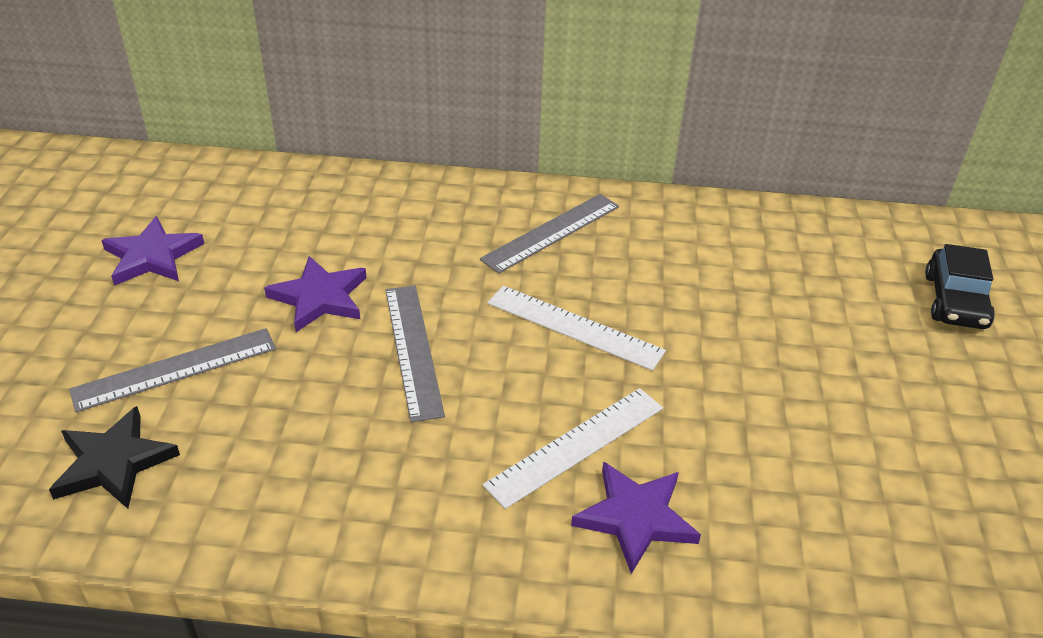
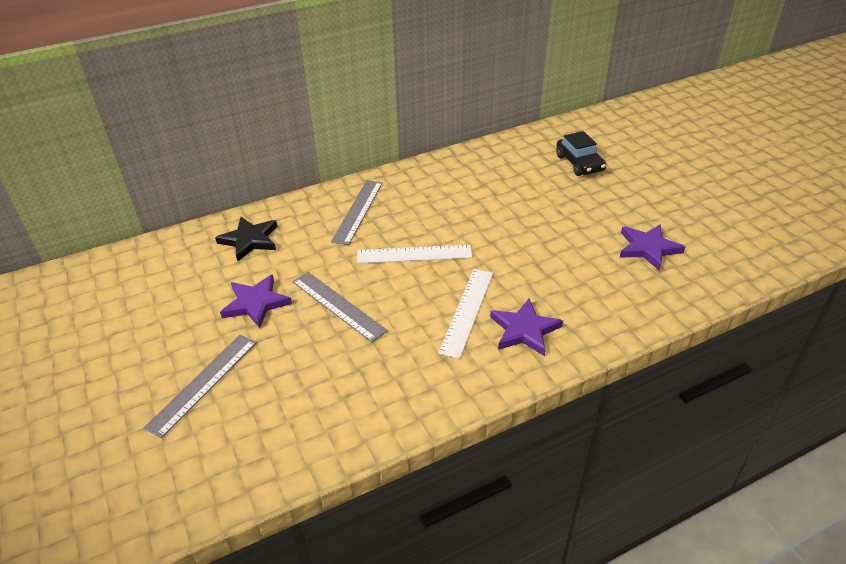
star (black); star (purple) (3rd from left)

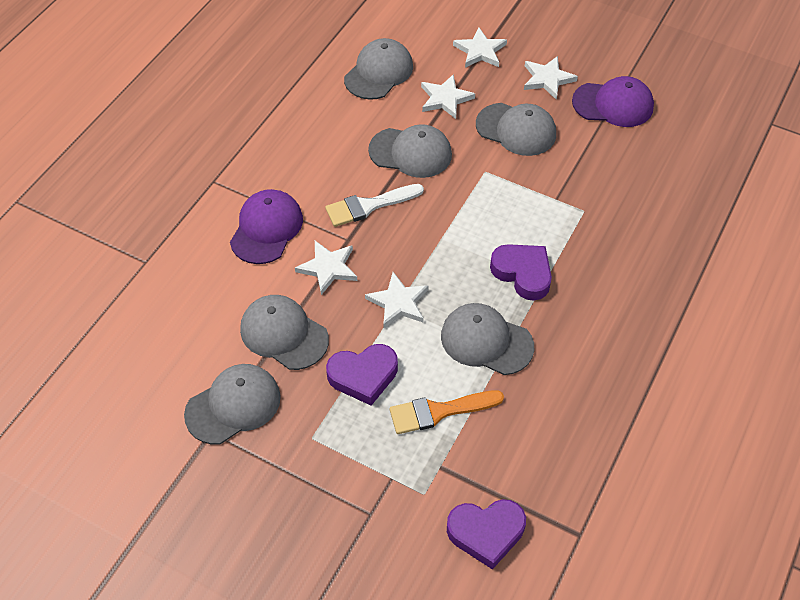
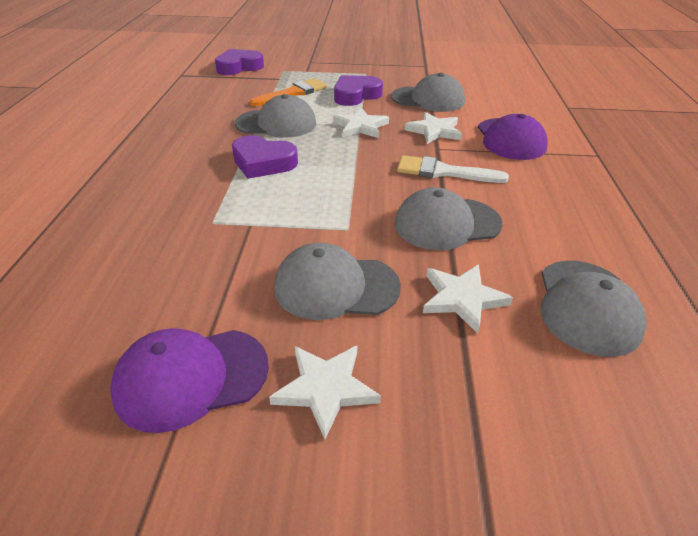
brush (white); cap (grey) (1st from left in the first image); star (white) (4th from left in the first image)

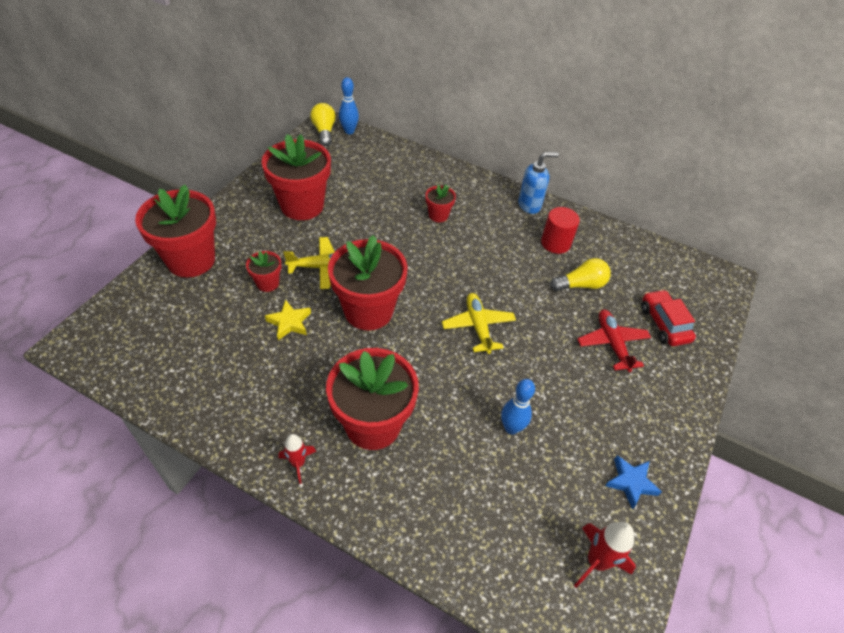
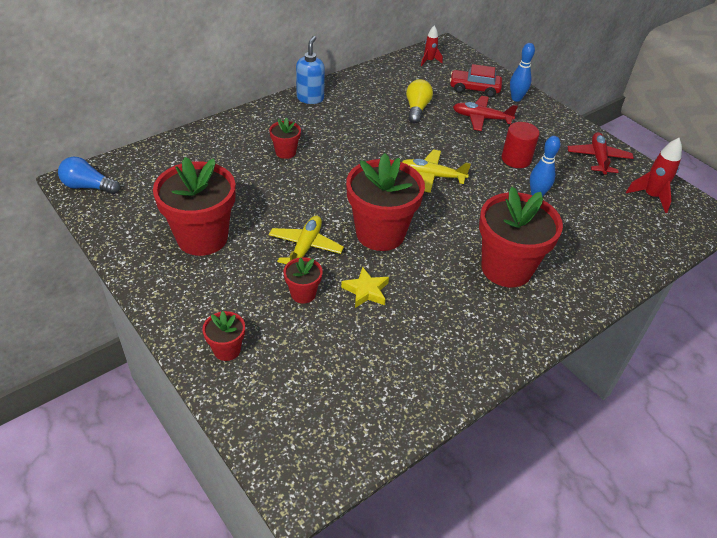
light bulb (blue); flower pot (red) (2nd from left); rocket (red) (1st from left); cylinder (red); bowling pin (blue) (1st from left); plane (red) (2nd from left)

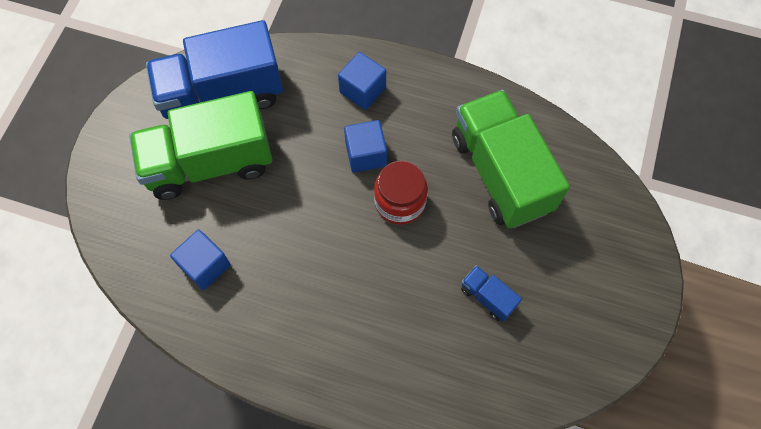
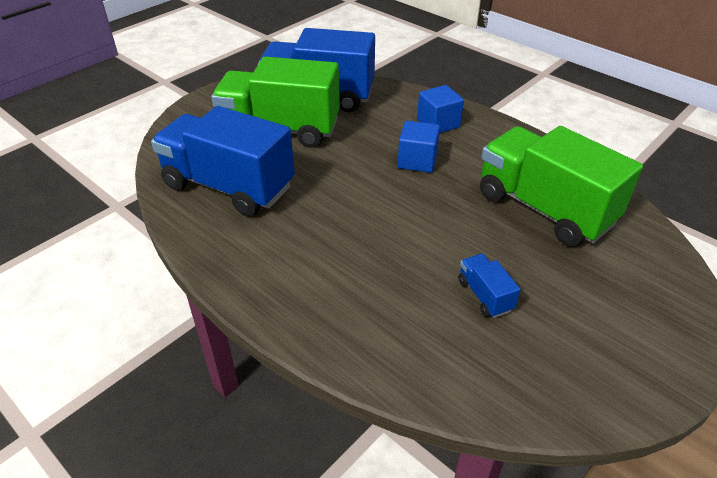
truck (blue) (1st from left); truck (green) (2nd from left); jar (red)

####

■ WHAT YOU NEED TO DO ■
Scan the listing for the string "star". Copy each line that has it.

■ RESULT OF THIS EXERCISE ■
star (black); star (purple) (3rd from left)
brush (white); cap (grey) (1st from left in the first image); star (white) (4th from left in the first image)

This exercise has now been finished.